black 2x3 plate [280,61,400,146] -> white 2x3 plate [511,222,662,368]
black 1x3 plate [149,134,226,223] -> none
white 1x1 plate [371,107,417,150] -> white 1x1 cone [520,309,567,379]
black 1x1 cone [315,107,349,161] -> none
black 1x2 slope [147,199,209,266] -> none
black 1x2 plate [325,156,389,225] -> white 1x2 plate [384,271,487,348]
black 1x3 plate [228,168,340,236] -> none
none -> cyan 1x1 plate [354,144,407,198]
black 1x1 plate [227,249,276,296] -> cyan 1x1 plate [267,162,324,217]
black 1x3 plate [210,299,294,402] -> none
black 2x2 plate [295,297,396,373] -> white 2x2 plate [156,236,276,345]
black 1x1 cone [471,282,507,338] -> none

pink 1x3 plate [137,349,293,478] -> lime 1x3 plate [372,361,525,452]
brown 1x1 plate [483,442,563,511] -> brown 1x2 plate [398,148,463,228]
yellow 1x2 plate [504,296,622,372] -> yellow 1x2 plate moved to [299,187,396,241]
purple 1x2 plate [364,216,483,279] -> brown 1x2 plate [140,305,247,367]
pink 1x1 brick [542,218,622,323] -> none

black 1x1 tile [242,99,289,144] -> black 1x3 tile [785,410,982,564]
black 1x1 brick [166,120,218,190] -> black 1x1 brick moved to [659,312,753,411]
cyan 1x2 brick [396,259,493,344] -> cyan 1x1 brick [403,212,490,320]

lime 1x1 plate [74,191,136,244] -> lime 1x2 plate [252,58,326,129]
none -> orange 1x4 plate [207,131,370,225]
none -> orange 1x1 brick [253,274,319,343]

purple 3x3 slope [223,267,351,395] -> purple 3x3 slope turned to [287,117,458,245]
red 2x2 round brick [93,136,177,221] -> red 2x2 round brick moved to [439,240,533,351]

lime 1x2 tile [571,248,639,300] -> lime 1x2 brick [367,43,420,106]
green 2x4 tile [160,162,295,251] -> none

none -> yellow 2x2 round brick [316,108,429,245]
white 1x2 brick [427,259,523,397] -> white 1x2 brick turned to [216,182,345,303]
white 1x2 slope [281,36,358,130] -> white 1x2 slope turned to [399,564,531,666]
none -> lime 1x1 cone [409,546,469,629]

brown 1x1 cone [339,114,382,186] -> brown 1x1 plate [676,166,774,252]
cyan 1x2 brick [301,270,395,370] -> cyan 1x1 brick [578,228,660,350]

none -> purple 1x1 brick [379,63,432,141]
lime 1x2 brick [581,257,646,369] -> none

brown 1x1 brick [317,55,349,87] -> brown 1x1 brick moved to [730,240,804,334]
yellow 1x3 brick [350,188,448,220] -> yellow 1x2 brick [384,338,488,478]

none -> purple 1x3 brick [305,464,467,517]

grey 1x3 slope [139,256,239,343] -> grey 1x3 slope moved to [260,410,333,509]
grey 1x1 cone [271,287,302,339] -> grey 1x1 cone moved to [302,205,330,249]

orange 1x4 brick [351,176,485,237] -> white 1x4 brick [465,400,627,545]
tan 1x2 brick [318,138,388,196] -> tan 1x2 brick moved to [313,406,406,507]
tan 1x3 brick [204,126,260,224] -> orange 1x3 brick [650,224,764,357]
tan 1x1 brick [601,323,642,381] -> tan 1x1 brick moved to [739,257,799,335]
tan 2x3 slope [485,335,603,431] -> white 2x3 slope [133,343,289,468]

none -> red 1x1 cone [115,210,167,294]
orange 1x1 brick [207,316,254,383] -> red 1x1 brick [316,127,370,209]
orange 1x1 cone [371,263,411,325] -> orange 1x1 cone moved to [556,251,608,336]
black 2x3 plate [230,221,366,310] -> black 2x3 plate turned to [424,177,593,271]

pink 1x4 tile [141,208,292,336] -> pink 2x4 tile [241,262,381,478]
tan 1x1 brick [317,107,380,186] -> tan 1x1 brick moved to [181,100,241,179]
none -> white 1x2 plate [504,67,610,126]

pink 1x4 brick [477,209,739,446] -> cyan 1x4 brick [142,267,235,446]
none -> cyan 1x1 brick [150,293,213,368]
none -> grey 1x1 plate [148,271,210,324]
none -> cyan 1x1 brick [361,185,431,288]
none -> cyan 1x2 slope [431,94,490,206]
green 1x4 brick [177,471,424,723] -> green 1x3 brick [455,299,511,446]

■ **Exercise brief**
Lines before the one containing "grey 1x1 cone [271,287,302,339]" are to be left out; that line and every line after it through the end of the data should be copied exactly.

■ **Finished exercise**
grey 1x1 cone [271,287,302,339] -> grey 1x1 cone moved to [302,205,330,249]

orange 1x4 brick [351,176,485,237] -> white 1x4 brick [465,400,627,545]
tan 1x2 brick [318,138,388,196] -> tan 1x2 brick moved to [313,406,406,507]
tan 1x3 brick [204,126,260,224] -> orange 1x3 brick [650,224,764,357]
tan 1x1 brick [601,323,642,381] -> tan 1x1 brick moved to [739,257,799,335]
tan 2x3 slope [485,335,603,431] -> white 2x3 slope [133,343,289,468]

none -> red 1x1 cone [115,210,167,294]
orange 1x1 brick [207,316,254,383] -> red 1x1 brick [316,127,370,209]
orange 1x1 cone [371,263,411,325] -> orange 1x1 cone moved to [556,251,608,336]
black 2x3 plate [230,221,366,310] -> black 2x3 plate turned to [424,177,593,271]

pink 1x4 tile [141,208,292,336] -> pink 2x4 tile [241,262,381,478]
tan 1x1 brick [317,107,380,186] -> tan 1x1 brick moved to [181,100,241,179]
none -> white 1x2 plate [504,67,610,126]

pink 1x4 brick [477,209,739,446] -> cyan 1x4 brick [142,267,235,446]
none -> cyan 1x1 brick [150,293,213,368]
none -> grey 1x1 plate [148,271,210,324]
none -> cyan 1x1 brick [361,185,431,288]
none -> cyan 1x2 slope [431,94,490,206]
green 1x4 brick [177,471,424,723] -> green 1x3 brick [455,299,511,446]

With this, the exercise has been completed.